= SUPPLIED RECORDS =
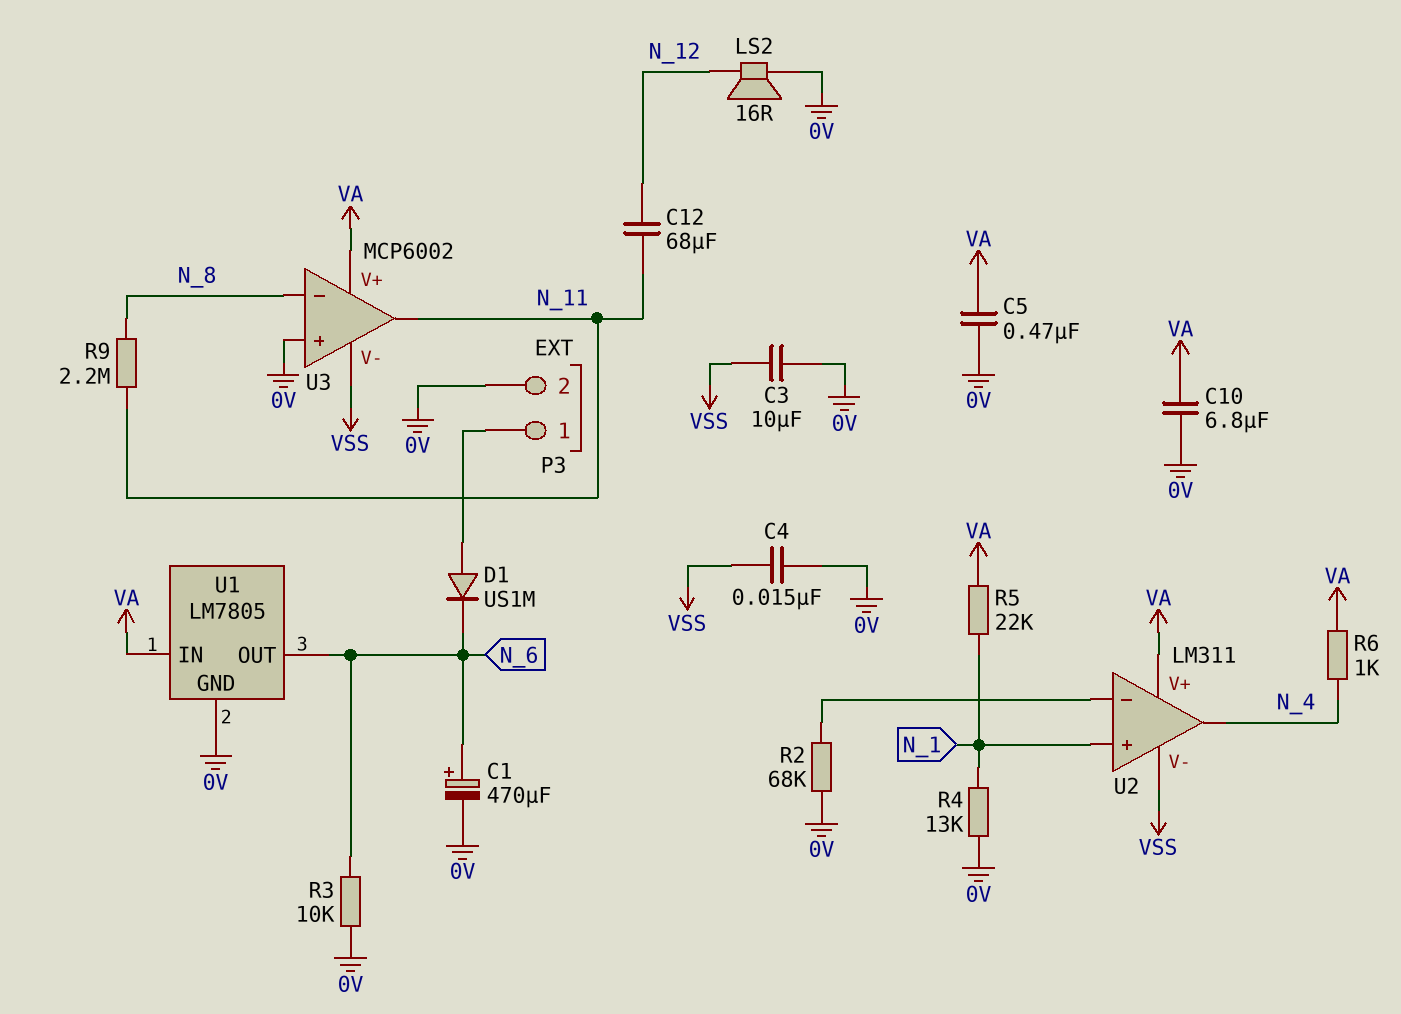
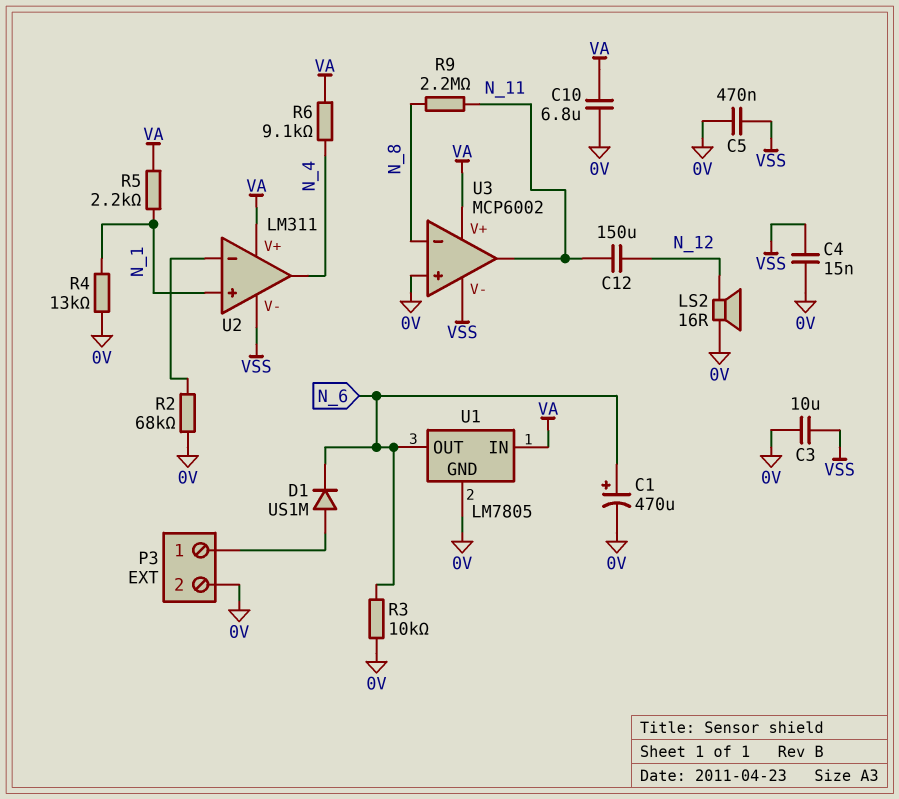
C5: 470nF (0V, VA) -> 470nF (0V, VSS)
C12: 68uF (N_11, N_12) -> 150uF (N_11, N_12)
R5: 22k (N_1, VA) -> 2.2k (N_1, VA)
R6: 1k (N_4, VA) -> 9.1k (N_4, VA)

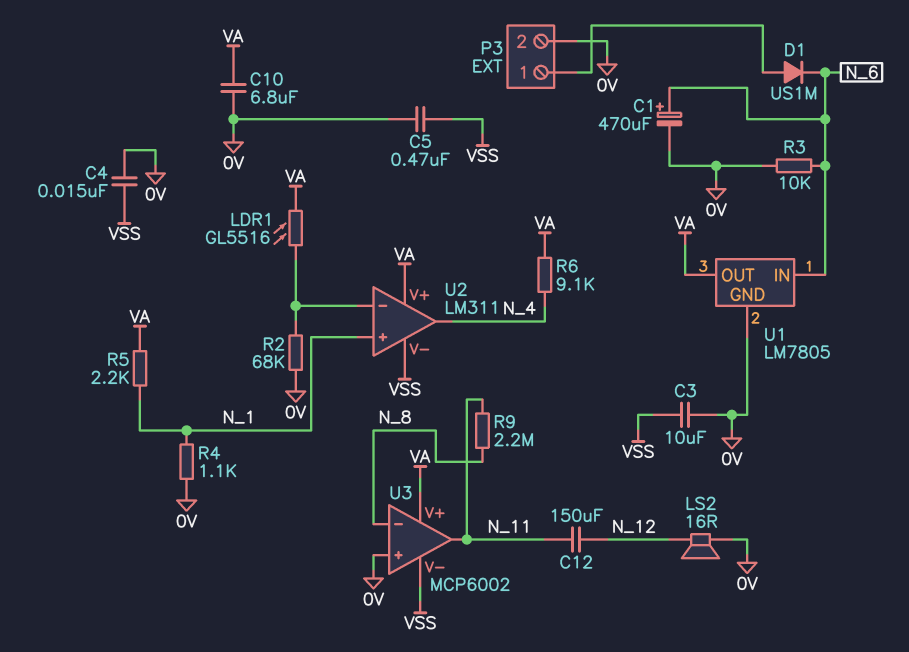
LDR1: none -> GL5516 (U2/in-, VA)
R4: 13k (0V, N_1) -> 1.1k (0V, N_1)
U1 pin IN: VA -> N_6
U1 pin OUT: N_6 -> VA

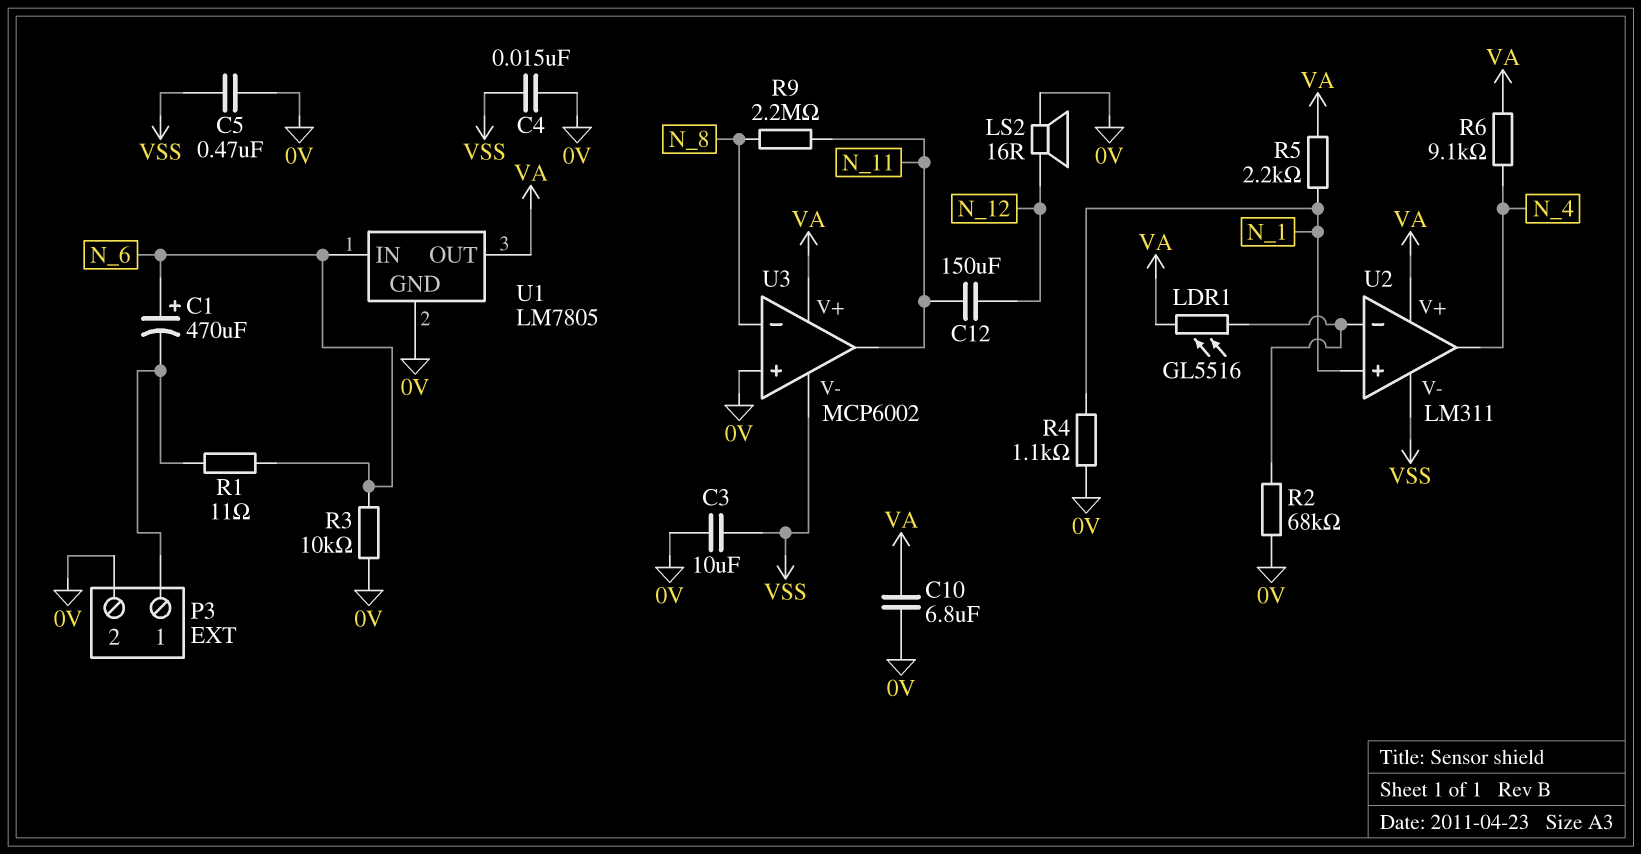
C1: 470uF (plus N_6, minus 0V) -> 470uF (plus N_6, minus P3/1)
D1: diode US1M (A P3/1, K N_6) -> none
R1: none -> 11 (N_6, P3/1)

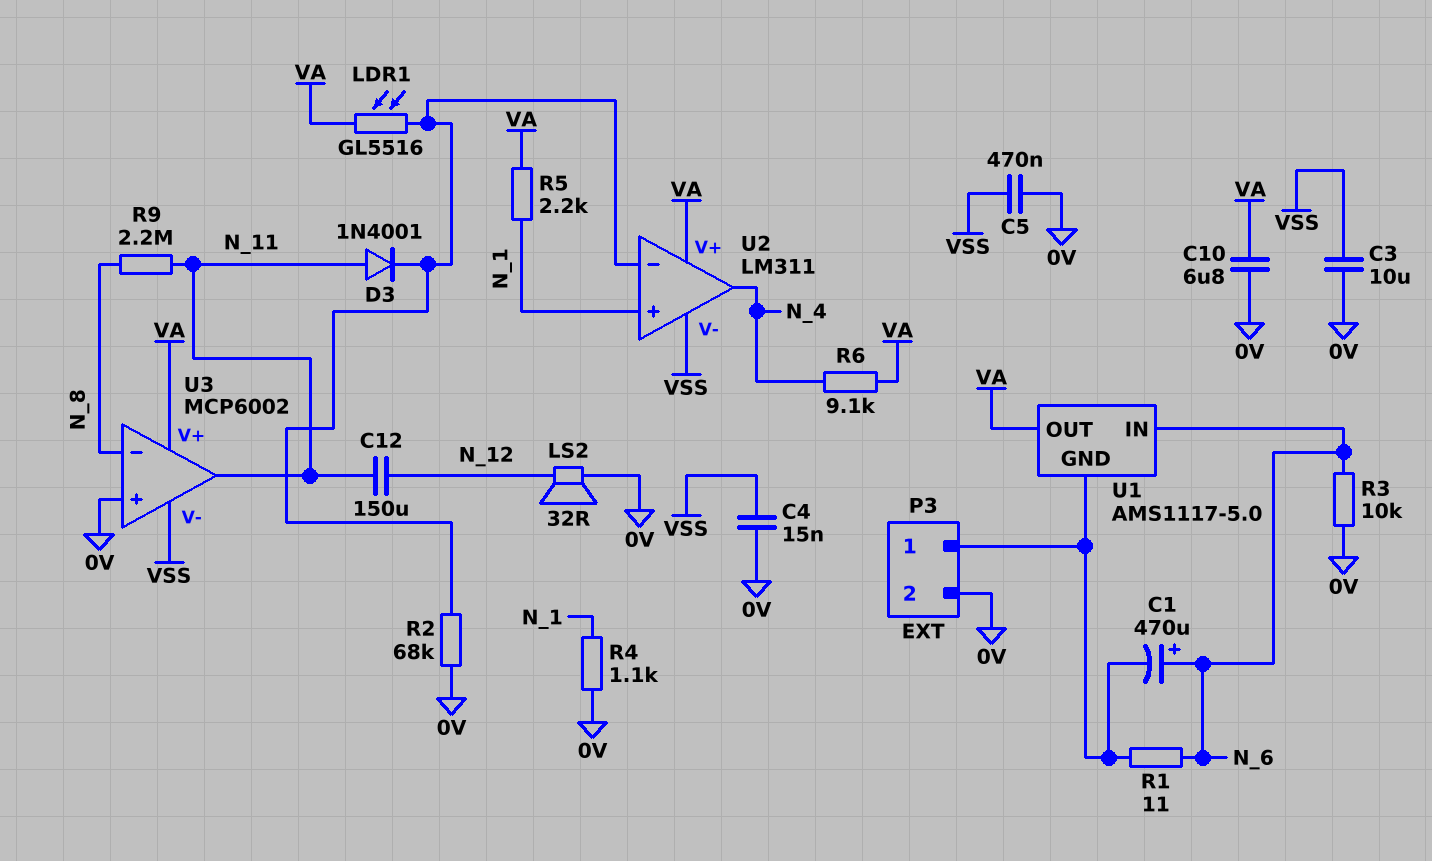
D3: none -> diode 1N4001 (A N_11, K U2/in-)
LS2: speaker 16R (0V, N_12) -> speaker 32R (0V, N_12)
U1: LM7805 -> AMS1117-5.0
U1 pin GND: 0V -> P3/1

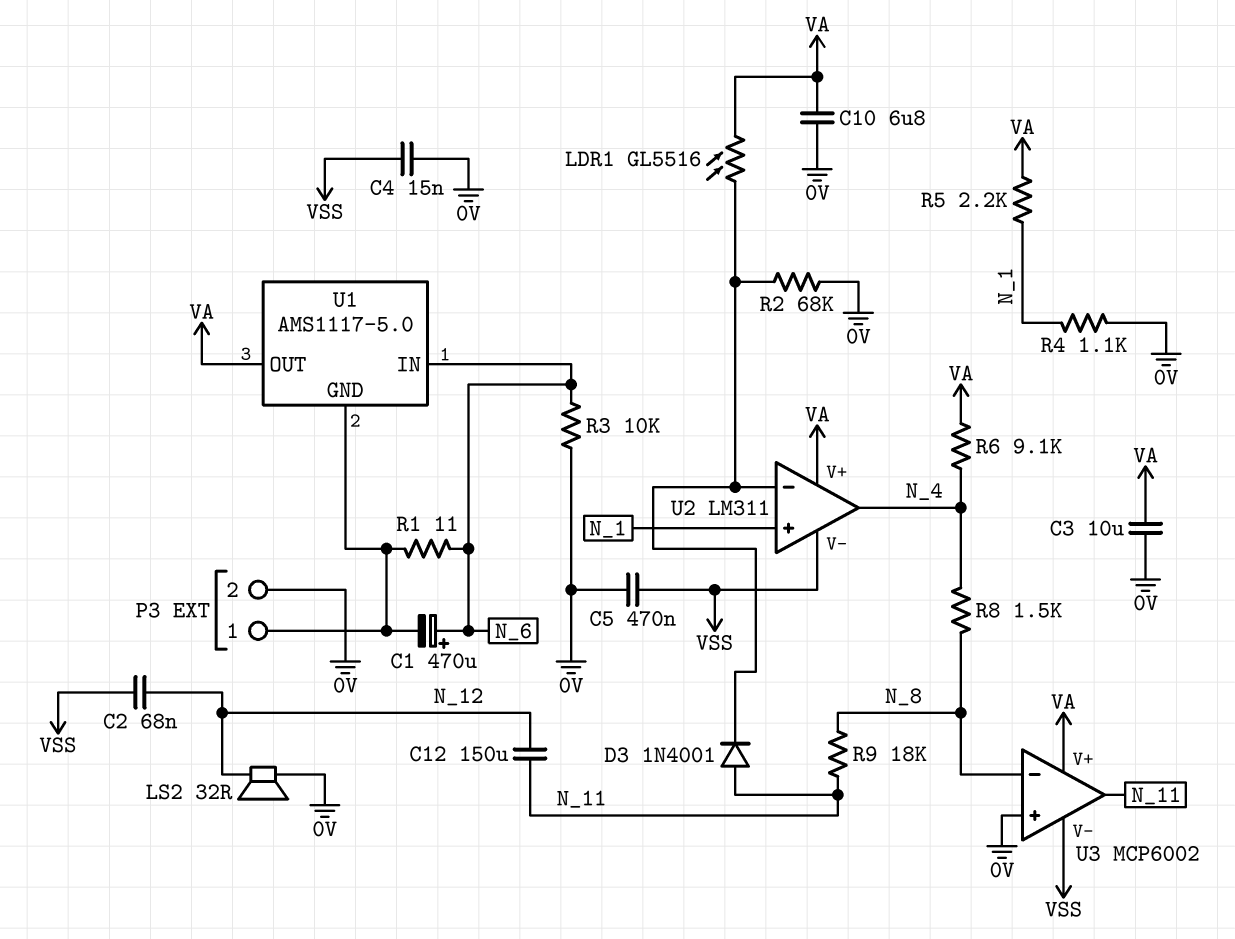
C2: none -> 68nF (N_12, VSS)
C3: 10uF (0V, VSS) -> 10uF (0V, VA)
R8: none -> 1.5k (N_4, N_8)
R9: 2.2M (N_8, N_11) -> 18k (N_8, N_11)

= WHAT IS REQUIRED =
Everything from the line holding "R4: 13k (0V, N_1) -> 1.1k (0V, N_1)" to the close of the records should be written out exactly, both ends included, with pictures omitted.

= OUTPUT OF THE TASK =
R4: 13k (0V, N_1) -> 1.1k (0V, N_1)
U1 pin IN: VA -> N_6
U1 pin OUT: N_6 -> VA

C1: 470uF (plus N_6, minus 0V) -> 470uF (plus N_6, minus P3/1)
D1: diode US1M (A P3/1, K N_6) -> none
R1: none -> 11 (N_6, P3/1)

D3: none -> diode 1N4001 (A N_11, K U2/in-)
LS2: speaker 16R (0V, N_12) -> speaker 32R (0V, N_12)
U1: LM7805 -> AMS1117-5.0
U1 pin GND: 0V -> P3/1

C2: none -> 68nF (N_12, VSS)
C3: 10uF (0V, VSS) -> 10uF (0V, VA)
R8: none -> 1.5k (N_4, N_8)
R9: 2.2M (N_8, N_11) -> 18k (N_8, N_11)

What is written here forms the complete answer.